> **Task goal**: Word for word, copy the line containing "grey calculator: 2 -> 0" and every line after it in the records below, leaving pictures out.
-- -- --
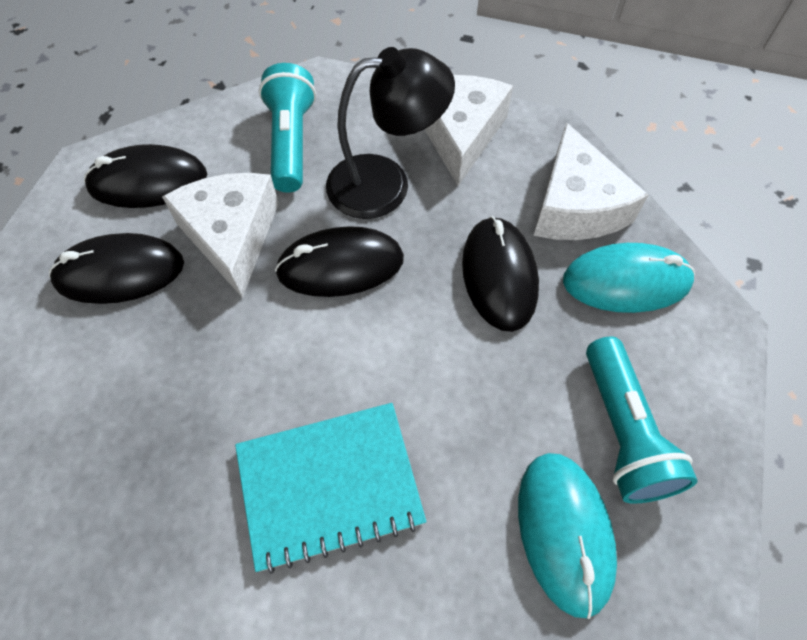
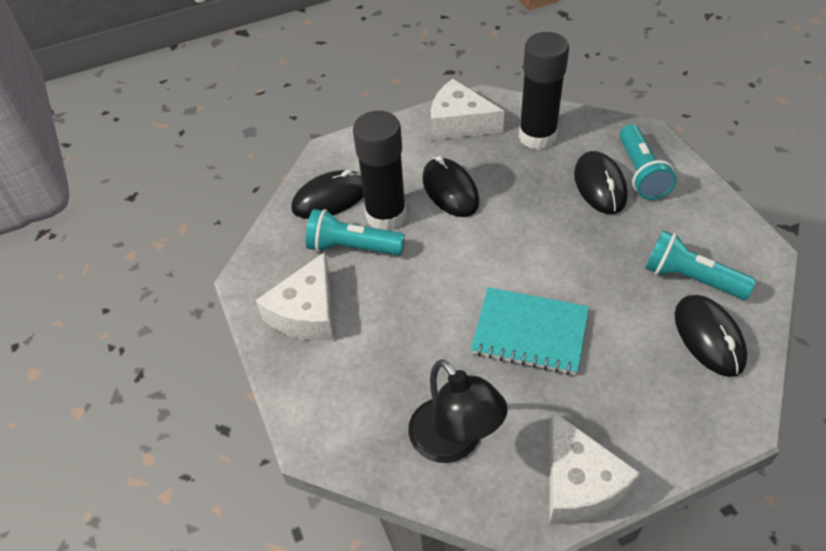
black glue stick: 0 -> 2
turquoise flashlight: 2 -> 3
turquoise mouse: 2 -> 0

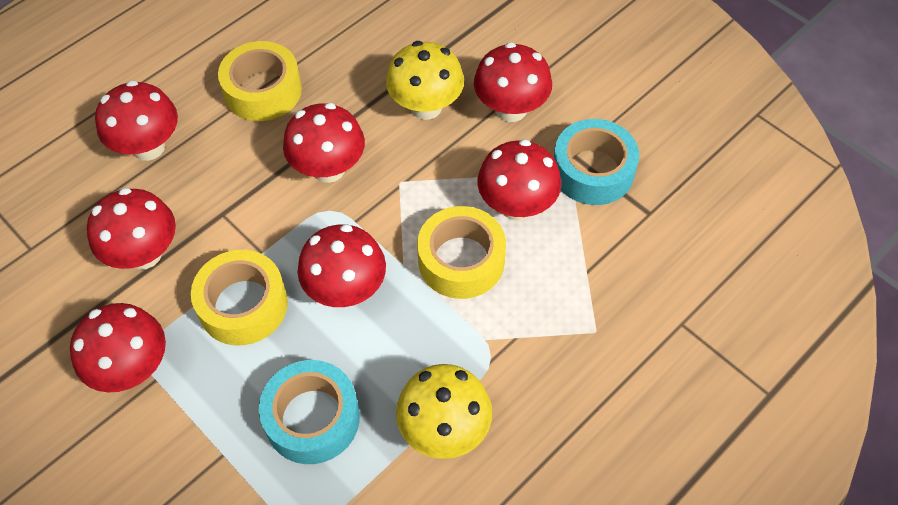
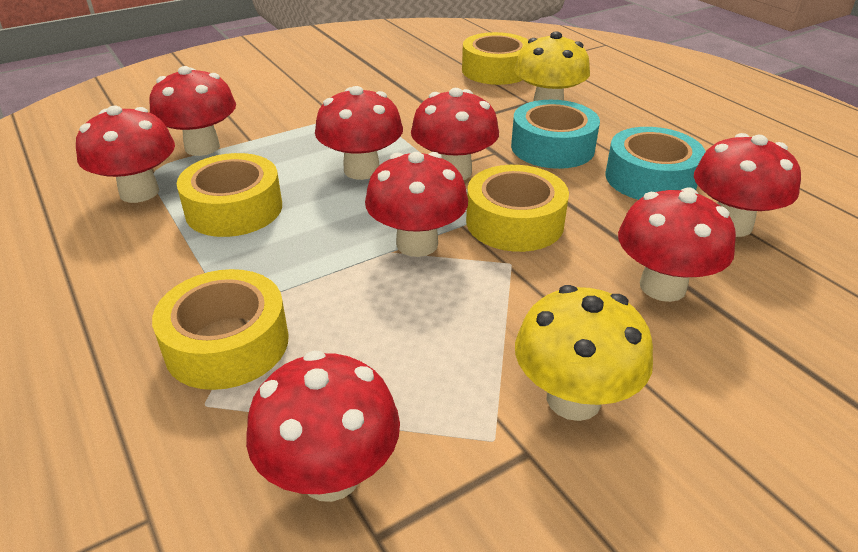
red mushroom: 7 -> 8
yellow tape: 3 -> 4

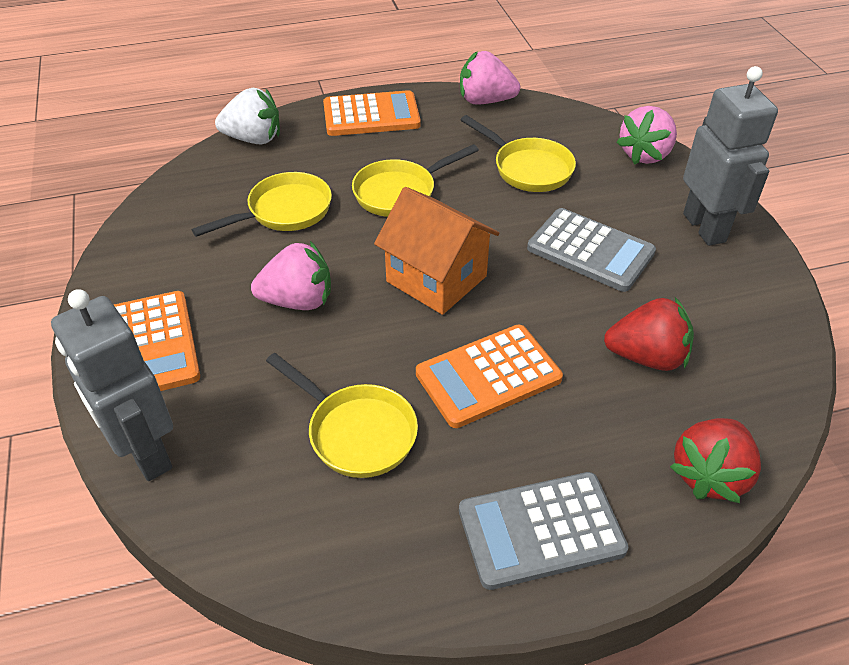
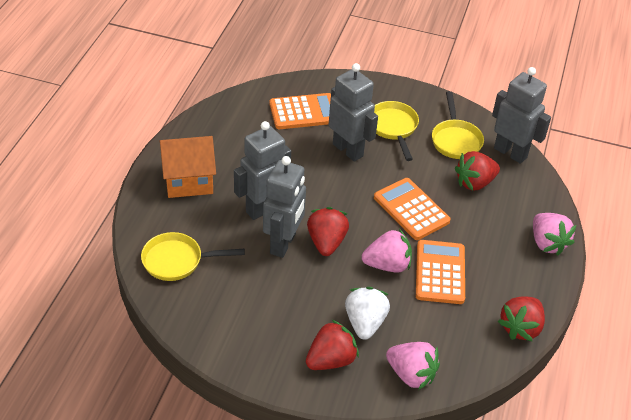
grey calculator: 2 -> 0
grey robot: 2 -> 4
red strawberry: 2 -> 4
yellow pan: 4 -> 3

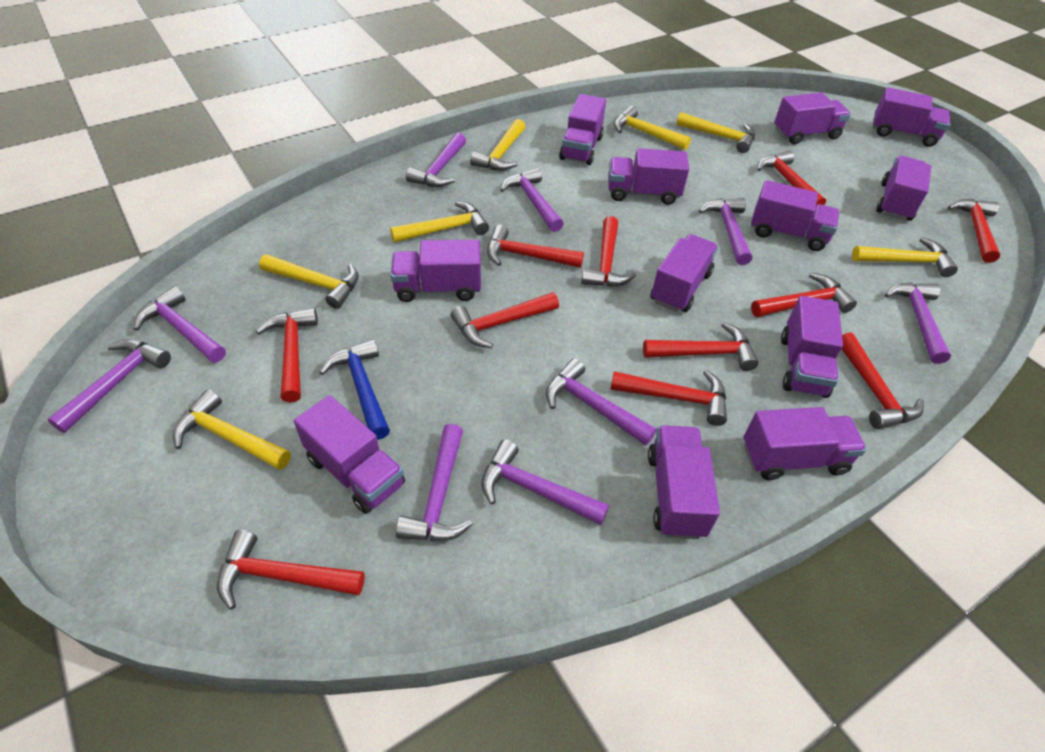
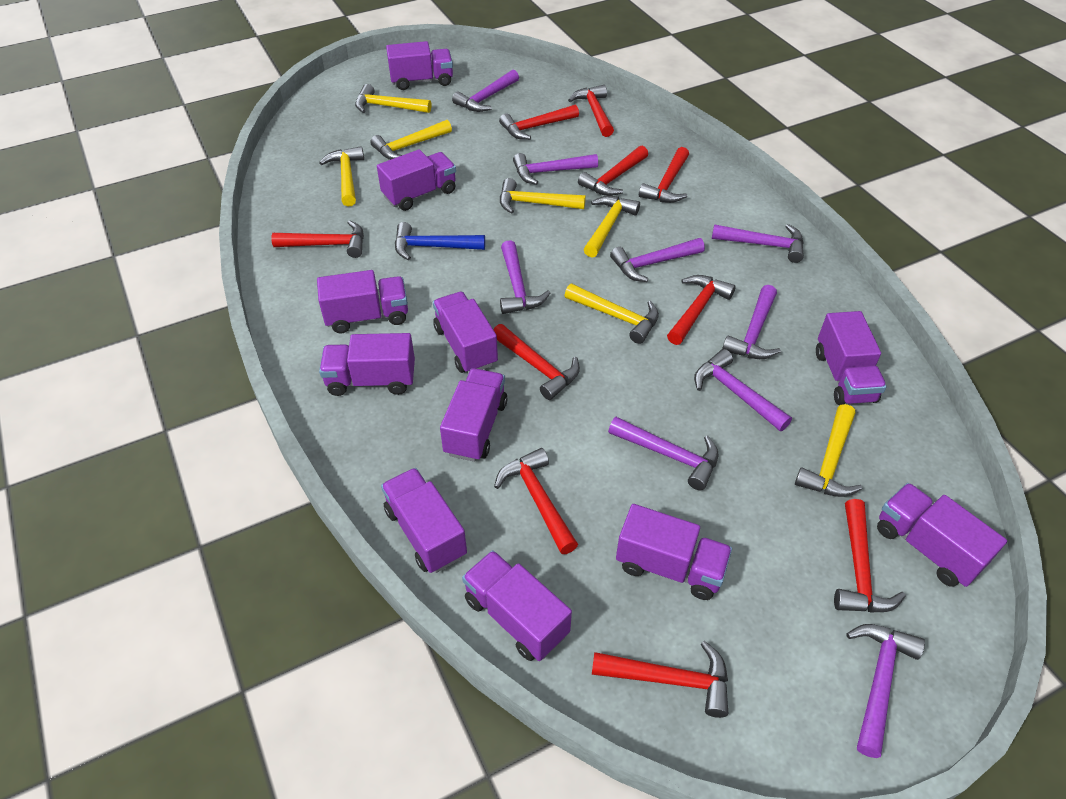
purple truck: 12 -> 11
red hammer: 11 -> 10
-- -- --
> **Reply**:
grey calculator: 2 -> 0
grey robot: 2 -> 4
red strawberry: 2 -> 4
yellow pan: 4 -> 3

purple truck: 12 -> 11
red hammer: 11 -> 10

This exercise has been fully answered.